» What you have to do: Find the string "padlock" in the records. Copy every line it appears in.

Scene change data:
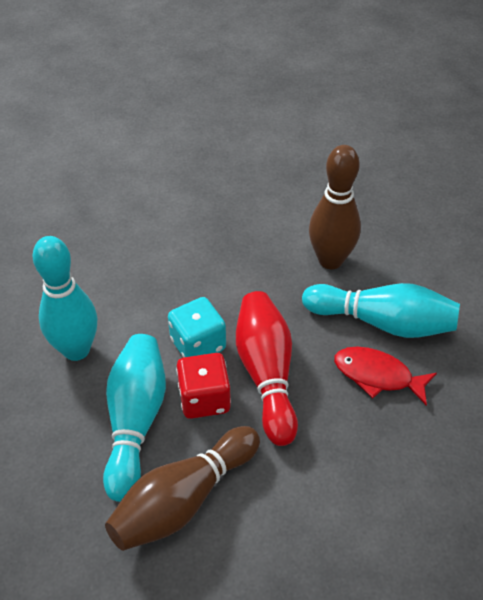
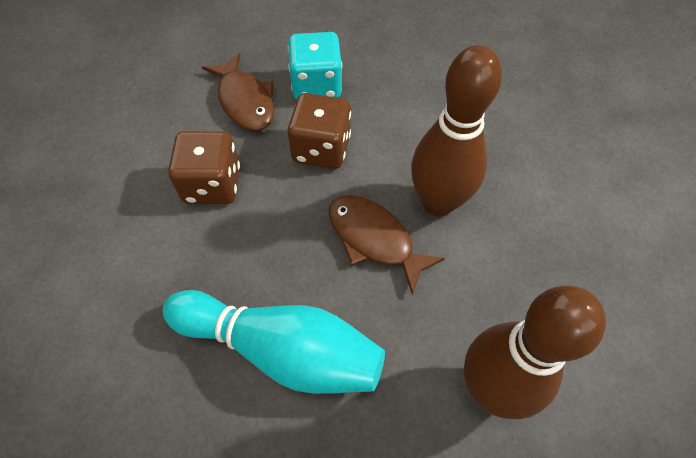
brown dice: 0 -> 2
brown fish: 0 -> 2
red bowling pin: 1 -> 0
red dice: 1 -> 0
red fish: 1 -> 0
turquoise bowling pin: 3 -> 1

--

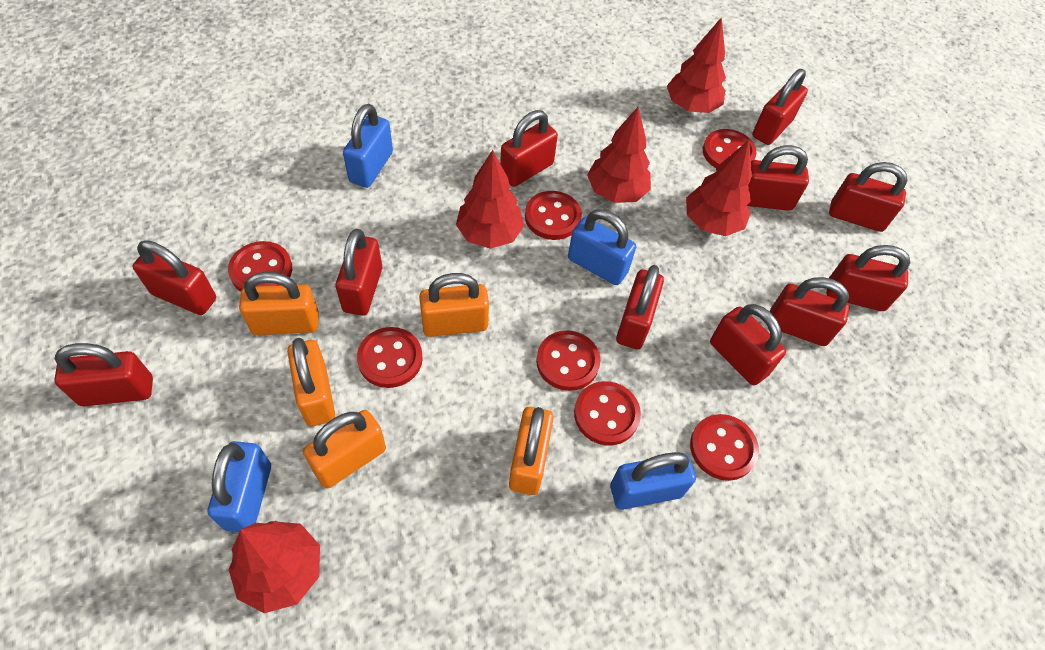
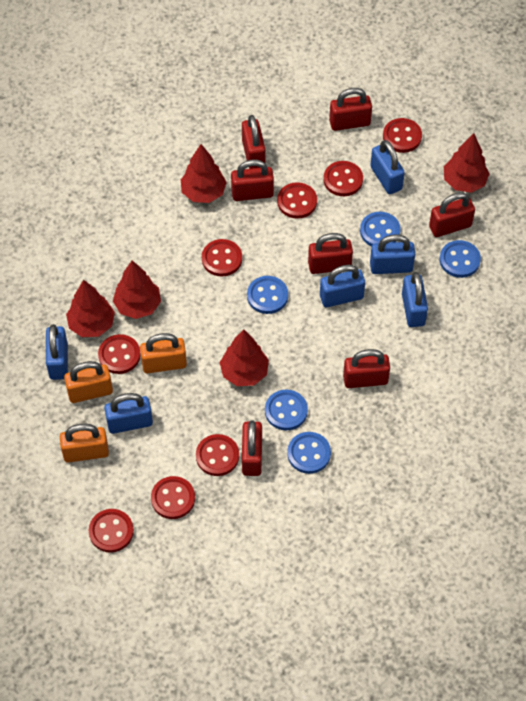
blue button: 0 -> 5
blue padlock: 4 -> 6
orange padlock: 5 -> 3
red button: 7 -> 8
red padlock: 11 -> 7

» Task result:
blue padlock: 4 -> 6
orange padlock: 5 -> 3
red padlock: 11 -> 7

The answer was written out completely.